*Set problem*. Copy out the items below, putting "*M3/4" wherever "*M4/4" appears and keeping everything else the same.

***** Listed records

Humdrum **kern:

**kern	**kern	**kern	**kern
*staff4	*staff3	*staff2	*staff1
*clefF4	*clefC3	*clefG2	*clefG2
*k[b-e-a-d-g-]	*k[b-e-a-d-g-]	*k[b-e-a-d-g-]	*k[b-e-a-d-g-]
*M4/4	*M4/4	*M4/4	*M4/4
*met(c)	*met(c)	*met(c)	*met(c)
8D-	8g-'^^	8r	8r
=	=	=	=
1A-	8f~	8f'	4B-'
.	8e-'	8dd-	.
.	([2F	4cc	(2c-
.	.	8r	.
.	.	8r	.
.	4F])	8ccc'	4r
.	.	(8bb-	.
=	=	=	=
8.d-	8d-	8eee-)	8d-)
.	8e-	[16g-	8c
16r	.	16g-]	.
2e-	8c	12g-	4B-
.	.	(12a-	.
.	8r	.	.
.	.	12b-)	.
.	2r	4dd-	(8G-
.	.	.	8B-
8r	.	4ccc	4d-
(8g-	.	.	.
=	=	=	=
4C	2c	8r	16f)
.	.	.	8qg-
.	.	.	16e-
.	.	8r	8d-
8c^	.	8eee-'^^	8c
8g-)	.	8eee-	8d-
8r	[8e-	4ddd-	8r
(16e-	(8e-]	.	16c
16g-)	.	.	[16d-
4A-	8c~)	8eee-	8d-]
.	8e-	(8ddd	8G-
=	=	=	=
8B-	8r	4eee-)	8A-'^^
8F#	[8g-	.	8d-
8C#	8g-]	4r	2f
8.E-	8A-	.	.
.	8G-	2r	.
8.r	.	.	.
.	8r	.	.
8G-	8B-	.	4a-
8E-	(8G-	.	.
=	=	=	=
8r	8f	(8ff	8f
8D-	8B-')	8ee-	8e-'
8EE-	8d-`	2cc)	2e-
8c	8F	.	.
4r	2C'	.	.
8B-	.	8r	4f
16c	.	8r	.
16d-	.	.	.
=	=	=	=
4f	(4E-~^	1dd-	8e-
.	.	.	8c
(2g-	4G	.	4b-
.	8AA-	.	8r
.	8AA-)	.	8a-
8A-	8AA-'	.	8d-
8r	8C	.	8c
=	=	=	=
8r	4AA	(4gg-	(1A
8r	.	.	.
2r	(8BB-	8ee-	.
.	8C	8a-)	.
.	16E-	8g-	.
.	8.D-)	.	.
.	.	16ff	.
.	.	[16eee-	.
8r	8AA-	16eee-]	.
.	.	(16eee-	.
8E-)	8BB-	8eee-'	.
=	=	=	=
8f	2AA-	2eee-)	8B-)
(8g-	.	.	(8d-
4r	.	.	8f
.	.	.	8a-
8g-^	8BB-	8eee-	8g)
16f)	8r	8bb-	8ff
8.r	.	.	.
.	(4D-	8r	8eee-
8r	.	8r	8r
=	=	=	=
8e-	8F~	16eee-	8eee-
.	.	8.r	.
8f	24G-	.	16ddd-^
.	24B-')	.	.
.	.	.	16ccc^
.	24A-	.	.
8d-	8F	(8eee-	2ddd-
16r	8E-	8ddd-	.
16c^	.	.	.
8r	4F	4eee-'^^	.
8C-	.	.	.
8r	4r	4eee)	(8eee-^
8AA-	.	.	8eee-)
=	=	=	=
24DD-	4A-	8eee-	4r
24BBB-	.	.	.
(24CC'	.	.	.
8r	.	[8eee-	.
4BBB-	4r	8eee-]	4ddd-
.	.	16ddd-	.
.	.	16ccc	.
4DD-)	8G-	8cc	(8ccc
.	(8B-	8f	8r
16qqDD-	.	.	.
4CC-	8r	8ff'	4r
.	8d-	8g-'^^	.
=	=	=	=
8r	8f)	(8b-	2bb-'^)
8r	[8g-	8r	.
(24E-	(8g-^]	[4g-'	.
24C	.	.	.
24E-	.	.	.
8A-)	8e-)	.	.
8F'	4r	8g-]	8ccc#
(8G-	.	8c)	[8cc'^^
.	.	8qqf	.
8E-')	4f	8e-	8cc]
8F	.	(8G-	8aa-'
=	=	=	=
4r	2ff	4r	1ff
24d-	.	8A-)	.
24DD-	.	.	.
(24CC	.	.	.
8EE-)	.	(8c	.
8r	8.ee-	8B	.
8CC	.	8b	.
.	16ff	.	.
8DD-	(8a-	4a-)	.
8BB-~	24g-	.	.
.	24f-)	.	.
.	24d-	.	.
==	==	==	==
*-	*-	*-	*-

**********

*Task result*.
Humdrum **kern:

**kern	**kern	**kern	**kern
*staff4	*staff3	*staff2	*staff1
*clefF4	*clefC3	*clefG2	*clefG2
*k[b-e-a-d-g-]	*k[b-e-a-d-g-]	*k[b-e-a-d-g-]	*k[b-e-a-d-g-]
*M3/4	*M3/4	*M3/4	*M3/4
*met(c)	*met(c)	*met(c)	*met(c)
8D-	8g-'^^	8r	8r
=	=	=	=
1A-	8f~	8f'	4B-'
.	8e-'	8dd-	.
.	([2F	4cc	(2c-
.	.	8r	.
.	.	8r	.
.	4F])	8ccc'	4r
.	.	(8bb-	.
=	=	=	=
8.d-	8d-	8eee-)	8d-)
.	8e-	[16g-	8c
16r	.	16g-]	.
2e-	8c	12g-	4B-
.	.	(12a-	.
.	8r	.	.
.	.	12b-)	.
.	2r	4dd-	(8G-
.	.	.	8B-
8r	.	4ccc	4d-
(8g-	.	.	.
=	=	=	=
4C	2c	8r	16f)
.	.	.	8qg-
.	.	.	16e-
.	.	8r	8d-
8c^	.	8eee-'^^	8c
8g-)	.	8eee-	8d-
8r	[8e-	4ddd-	8r
(16e-	(8e-]	.	16c
16g-)	.	.	[16d-
4A-	8c~)	8eee-	8d-]
.	8e-	(8ddd	8G-
=	=	=	=
8B-	8r	4eee-)	8A-'^^
8F#	[8g-	.	8d-
8C#	8g-]	4r	2f
8.E-	8A-	.	.
.	8G-	2r	.
8.r	.	.	.
.	8r	.	.
8G-	8B-	.	4a-
8E-	(8G-	.	.
=	=	=	=
8r	8f	(8ff	8f
8D-	8B-')	8ee-	8e-'
8EE-	8d-`	2cc)	2e-
8c	8F	.	.
4r	2C'	.	.
8B-	.	8r	4f
16c	.	8r	.
16d-	.	.	.
=	=	=	=
4f	(4E-~^	1dd-	8e-
.	.	.	8c
(2g-	4G	.	4b-
.	8AA-	.	8r
.	8AA-)	.	8a-
8A-	8AA-'	.	8d-
8r	8C	.	8c
=	=	=	=
8r	4AA	(4gg-	(1A
8r	.	.	.
2r	(8BB-	8ee-	.
.	8C	8a-)	.
.	16E-	8g-	.
.	8.D-)	.	.
.	.	16ff	.
.	.	[16eee-	.
8r	8AA-	16eee-]	.
.	.	(16eee-	.
8E-)	8BB-	8eee-'	.
=	=	=	=
8f	2AA-	2eee-)	8B-)
(8g-	.	.	(8d-
4r	.	.	8f
.	.	.	8a-
8g-^	8BB-	8eee-	8g)
16f)	8r	8bb-	8ff
8.r	.	.	.
.	(4D-	8r	8eee-
8r	.	8r	8r
=	=	=	=
8e-	8F~	16eee-	8eee-
.	.	8.r	.
8f	24G-	.	16ddd-^
.	24B-')	.	.
.	.	.	16ccc^
.	24A-	.	.
8d-	8F	(8eee-	2ddd-
16r	8E-	8ddd-	.
16c^	.	.	.
8r	4F	4eee-'^^	.
8C-	.	.	.
8r	4r	4eee)	(8eee-^
8AA-	.	.	8eee-)
=	=	=	=
24DD-	4A-	8eee-	4r
24BBB-	.	.	.
(24CC'	.	.	.
8r	.	[8eee-	.
4BBB-	4r	8eee-]	4ddd-
.	.	16ddd-	.
.	.	16ccc	.
4DD-)	8G-	8cc	(8ccc
.	(8B-	8f	8r
16qqDD-	.	.	.
4CC-	8r	8ff'	4r
.	8d-	8g-'^^	.
=	=	=	=
8r	8f)	(8b-	2bb-'^)
8r	[8g-	8r	.
(24E-	(8g-^]	[4g-'	.
24C	.	.	.
24E-	.	.	.
8A-)	8e-)	.	.
8F'	4r	8g-]	8ccc#
(8G-	.	8c)	[8cc'^^
.	.	8qqf	.
8E-')	4f	8e-	8cc]
8F	.	(8G-	8aa-'
=	=	=	=
4r	2ff	4r	1ff
24d-	.	8A-)	.
24DD-	.	.	.
(24CC	.	.	.
8EE-)	.	(8c	.
8r	8.ee-	8B	.
8CC	.	8b	.
.	16ff	.	.
8DD-	(8a-	4a-)	.
8BB-~	24g-	.	.
.	24f-)	.	.
.	24d-	.	.
==	==	==	==
*-	*-	*-	*-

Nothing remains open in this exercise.